*** EXTRACTED MATERIAL Section Begins ***

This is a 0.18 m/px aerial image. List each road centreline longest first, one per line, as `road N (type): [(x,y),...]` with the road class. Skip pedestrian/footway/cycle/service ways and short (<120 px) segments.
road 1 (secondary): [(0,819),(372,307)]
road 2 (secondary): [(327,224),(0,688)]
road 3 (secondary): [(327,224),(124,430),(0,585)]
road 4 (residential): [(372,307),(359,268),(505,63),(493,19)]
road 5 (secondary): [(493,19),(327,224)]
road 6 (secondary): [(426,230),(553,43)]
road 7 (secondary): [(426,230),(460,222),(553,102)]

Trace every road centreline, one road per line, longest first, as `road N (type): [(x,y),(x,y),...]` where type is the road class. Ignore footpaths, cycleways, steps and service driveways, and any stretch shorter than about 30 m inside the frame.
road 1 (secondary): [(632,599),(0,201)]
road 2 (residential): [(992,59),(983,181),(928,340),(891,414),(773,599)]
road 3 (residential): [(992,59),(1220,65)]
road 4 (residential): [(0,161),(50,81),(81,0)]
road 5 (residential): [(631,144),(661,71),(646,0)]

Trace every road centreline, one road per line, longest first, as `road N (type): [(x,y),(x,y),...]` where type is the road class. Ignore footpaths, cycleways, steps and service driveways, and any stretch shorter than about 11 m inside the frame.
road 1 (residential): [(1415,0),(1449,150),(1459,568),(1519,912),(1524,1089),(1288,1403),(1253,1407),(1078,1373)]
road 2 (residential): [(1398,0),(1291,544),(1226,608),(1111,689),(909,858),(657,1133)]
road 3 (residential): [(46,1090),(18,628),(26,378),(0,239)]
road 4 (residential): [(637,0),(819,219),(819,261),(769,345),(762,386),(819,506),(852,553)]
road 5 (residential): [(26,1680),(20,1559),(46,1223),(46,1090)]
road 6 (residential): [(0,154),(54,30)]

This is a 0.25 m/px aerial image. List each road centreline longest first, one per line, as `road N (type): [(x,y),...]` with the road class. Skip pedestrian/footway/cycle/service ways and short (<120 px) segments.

*** EXTRACTED MATERIAL Section Ends ***

### WHAT YOU WILL DO
Repeat all of the entries exactly.

### EXERCISE RESULT
This is a 0.18 m/px aerial image. List each road centreline longest first, one per line, as `road N (type): [(x,y),...]` with the road class. Skip pedestrian/footway/cycle/service ways and short (<120 px) segments.
road 1 (secondary): [(0,819),(372,307)]
road 2 (secondary): [(327,224),(0,688)]
road 3 (secondary): [(327,224),(124,430),(0,585)]
road 4 (residential): [(372,307),(359,268),(505,63),(493,19)]
road 5 (secondary): [(493,19),(327,224)]
road 6 (secondary): [(426,230),(553,43)]
road 7 (secondary): [(426,230),(460,222),(553,102)]

Trace every road centreline, one road per line, longest first, as `road N (type): [(x,y),(x,y),...]` where type is the road class. Ignore footpaths, cycleways, steps and service driveways, and any stretch shorter than about 30 m inside the frame.
road 1 (secondary): [(632,599),(0,201)]
road 2 (residential): [(992,59),(983,181),(928,340),(891,414),(773,599)]
road 3 (residential): [(992,59),(1220,65)]
road 4 (residential): [(0,161),(50,81),(81,0)]
road 5 (residential): [(631,144),(661,71),(646,0)]

Trace every road centreline, one road per line, longest first, as `road N (type): [(x,y),(x,y),...]` where type is the road class. Ignore footpaths, cycleways, steps and service driveways, and any stretch shorter than about 11 m inside the frame.
road 1 (residential): [(1415,0),(1449,150),(1459,568),(1519,912),(1524,1089),(1288,1403),(1253,1407),(1078,1373)]
road 2 (residential): [(1398,0),(1291,544),(1226,608),(1111,689),(909,858),(657,1133)]
road 3 (residential): [(46,1090),(18,628),(26,378),(0,239)]
road 4 (residential): [(637,0),(819,219),(819,261),(769,345),(762,386),(819,506),(852,553)]
road 5 (residential): [(26,1680),(20,1559),(46,1223),(46,1090)]
road 6 (residential): [(0,154),(54,30)]

This is a 0.25 m/px aerial image. List each road centreline longest first, one per line, as `road N (type): [(x,y),...]` with the road class. Skip pedestrian/footway/cycle/service ways and short (<120 px) segments.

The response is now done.